BEGIN SUPPLIED DATA

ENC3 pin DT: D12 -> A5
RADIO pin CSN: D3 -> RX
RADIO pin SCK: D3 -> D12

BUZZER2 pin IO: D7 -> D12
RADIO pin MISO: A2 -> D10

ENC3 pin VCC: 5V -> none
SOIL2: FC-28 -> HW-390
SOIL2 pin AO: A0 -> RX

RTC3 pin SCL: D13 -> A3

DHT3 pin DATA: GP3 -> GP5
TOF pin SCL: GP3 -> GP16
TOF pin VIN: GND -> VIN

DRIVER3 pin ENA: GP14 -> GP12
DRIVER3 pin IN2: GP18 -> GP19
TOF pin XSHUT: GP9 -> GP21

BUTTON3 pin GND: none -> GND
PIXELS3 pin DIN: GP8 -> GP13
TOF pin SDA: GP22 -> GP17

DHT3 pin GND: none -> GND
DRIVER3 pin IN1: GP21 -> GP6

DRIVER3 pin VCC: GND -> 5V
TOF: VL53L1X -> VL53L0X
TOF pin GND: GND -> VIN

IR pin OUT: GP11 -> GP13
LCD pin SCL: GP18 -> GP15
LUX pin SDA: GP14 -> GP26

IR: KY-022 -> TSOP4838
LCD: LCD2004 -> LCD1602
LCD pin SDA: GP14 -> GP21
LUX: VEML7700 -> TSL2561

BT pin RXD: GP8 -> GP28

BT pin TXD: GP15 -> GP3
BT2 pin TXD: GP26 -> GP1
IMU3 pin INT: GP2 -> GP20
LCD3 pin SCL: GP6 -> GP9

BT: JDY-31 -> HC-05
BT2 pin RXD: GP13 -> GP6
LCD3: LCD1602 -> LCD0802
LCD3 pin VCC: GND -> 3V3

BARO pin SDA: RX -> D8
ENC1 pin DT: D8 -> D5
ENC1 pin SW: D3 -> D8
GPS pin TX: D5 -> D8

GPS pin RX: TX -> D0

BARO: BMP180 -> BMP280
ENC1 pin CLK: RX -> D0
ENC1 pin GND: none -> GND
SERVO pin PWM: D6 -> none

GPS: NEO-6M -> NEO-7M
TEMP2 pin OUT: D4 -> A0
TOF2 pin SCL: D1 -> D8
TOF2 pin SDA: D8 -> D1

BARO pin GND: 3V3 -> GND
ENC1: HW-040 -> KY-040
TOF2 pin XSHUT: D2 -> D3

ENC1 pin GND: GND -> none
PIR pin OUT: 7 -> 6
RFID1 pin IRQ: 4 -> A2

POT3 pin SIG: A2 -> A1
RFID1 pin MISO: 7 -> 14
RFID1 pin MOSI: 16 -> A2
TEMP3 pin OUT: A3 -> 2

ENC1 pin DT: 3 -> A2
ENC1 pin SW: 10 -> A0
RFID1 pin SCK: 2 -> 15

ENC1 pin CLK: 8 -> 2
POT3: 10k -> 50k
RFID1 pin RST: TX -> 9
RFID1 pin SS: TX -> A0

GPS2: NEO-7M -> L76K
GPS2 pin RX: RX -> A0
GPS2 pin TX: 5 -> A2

END SUPPLIED DATA

ABOUT THIS EXERCISE » Each line above from the one with "IR pin OUT: GP11 -> GP13" up to and including the one with "BT: JDY-31 -> HC-05" must be set down exactly, and no line outside that span may appear.

ANSWER SPACE »
IR pin OUT: GP11 -> GP13
LCD pin SCL: GP18 -> GP15
LUX pin SDA: GP14 -> GP26

IR: KY-022 -> TSOP4838
LCD: LCD2004 -> LCD1602
LCD pin SDA: GP14 -> GP21
LUX: VEML7700 -> TSL2561

BT pin RXD: GP8 -> GP28

BT pin TXD: GP15 -> GP3
BT2 pin TXD: GP26 -> GP1
IMU3 pin INT: GP2 -> GP20
LCD3 pin SCL: GP6 -> GP9

BT: JDY-31 -> HC-05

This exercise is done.